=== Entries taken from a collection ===
——————
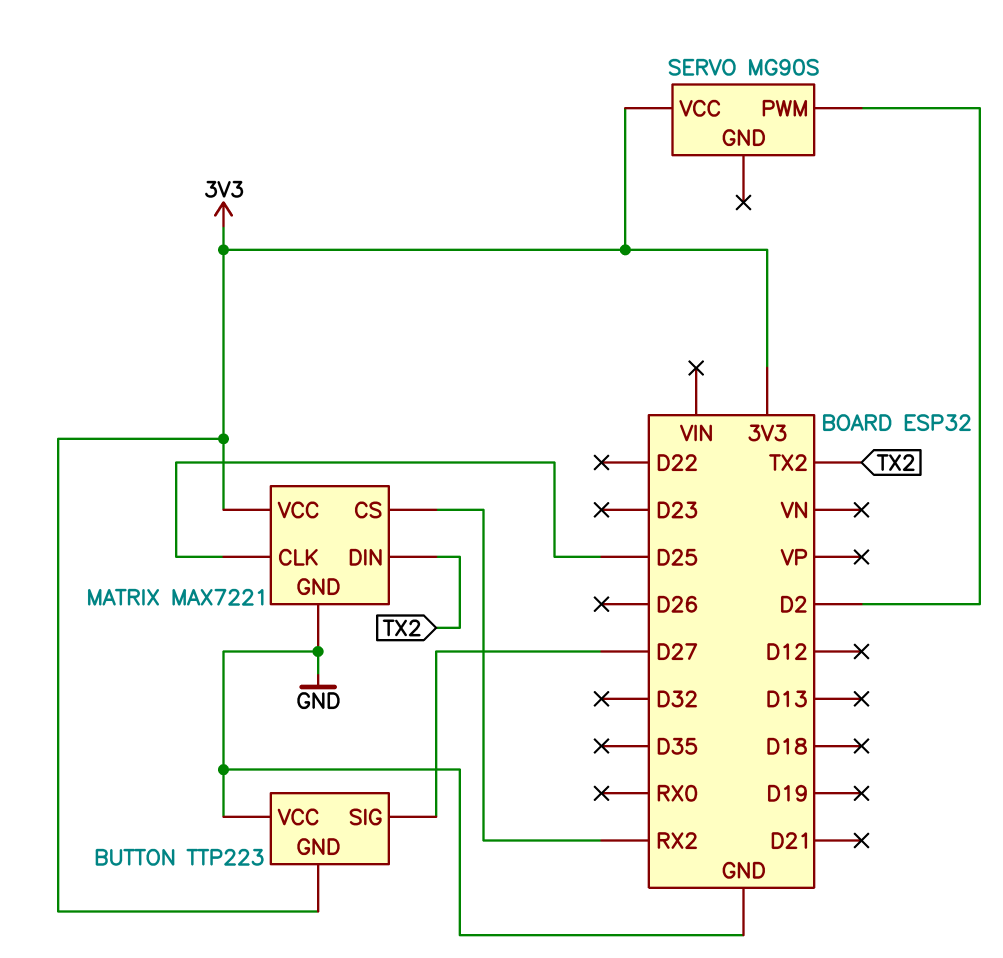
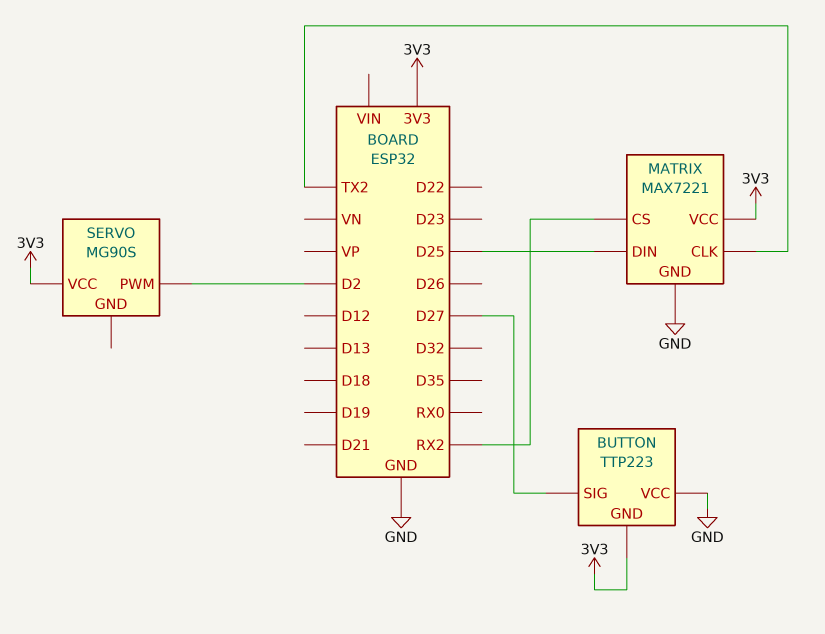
MATRIX pin CLK: D25 -> TX2
MATRIX pin DIN: TX2 -> D25

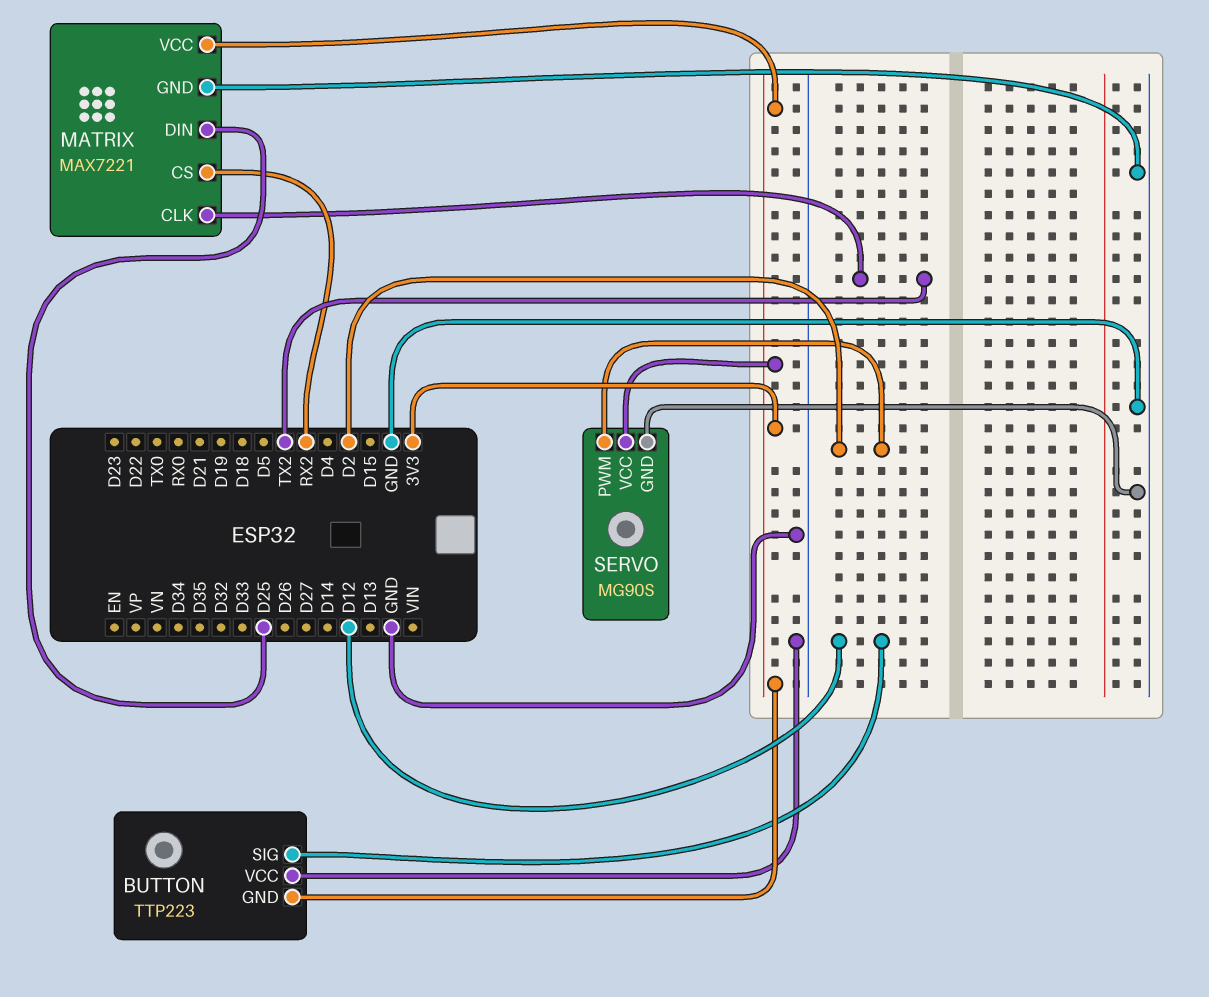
BUTTON pin SIG: D27 -> D12
SERVO pin GND: none -> GND

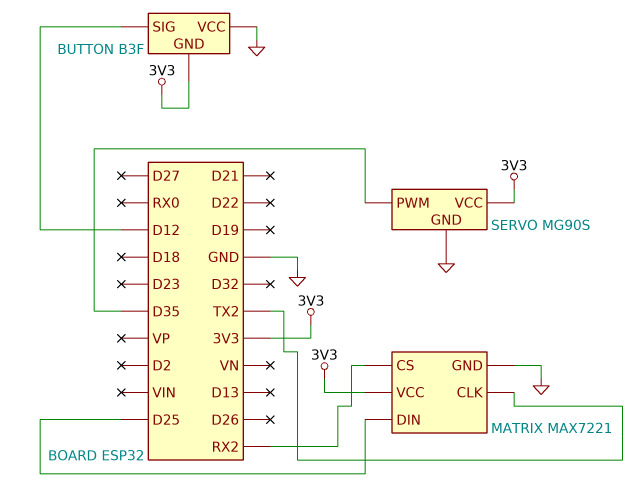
BUTTON: TTP223 -> B3F
SERVO pin PWM: D2 -> D35

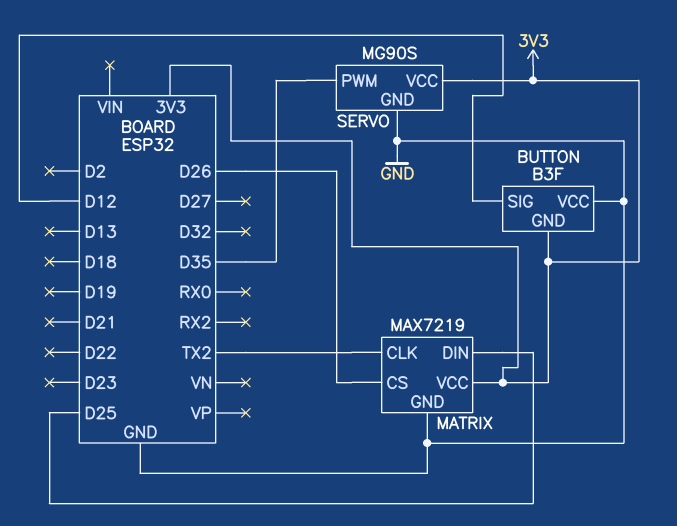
MATRIX: MAX7221 -> MAX7219
MATRIX pin CS: RX2 -> D26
——————
=== Goal of the exercise ===
From the entries above, copy each line that holds "BUTTON".

=== Exercise answer ===
BUTTON pin SIG: D27 -> D12
BUTTON: TTP223 -> B3F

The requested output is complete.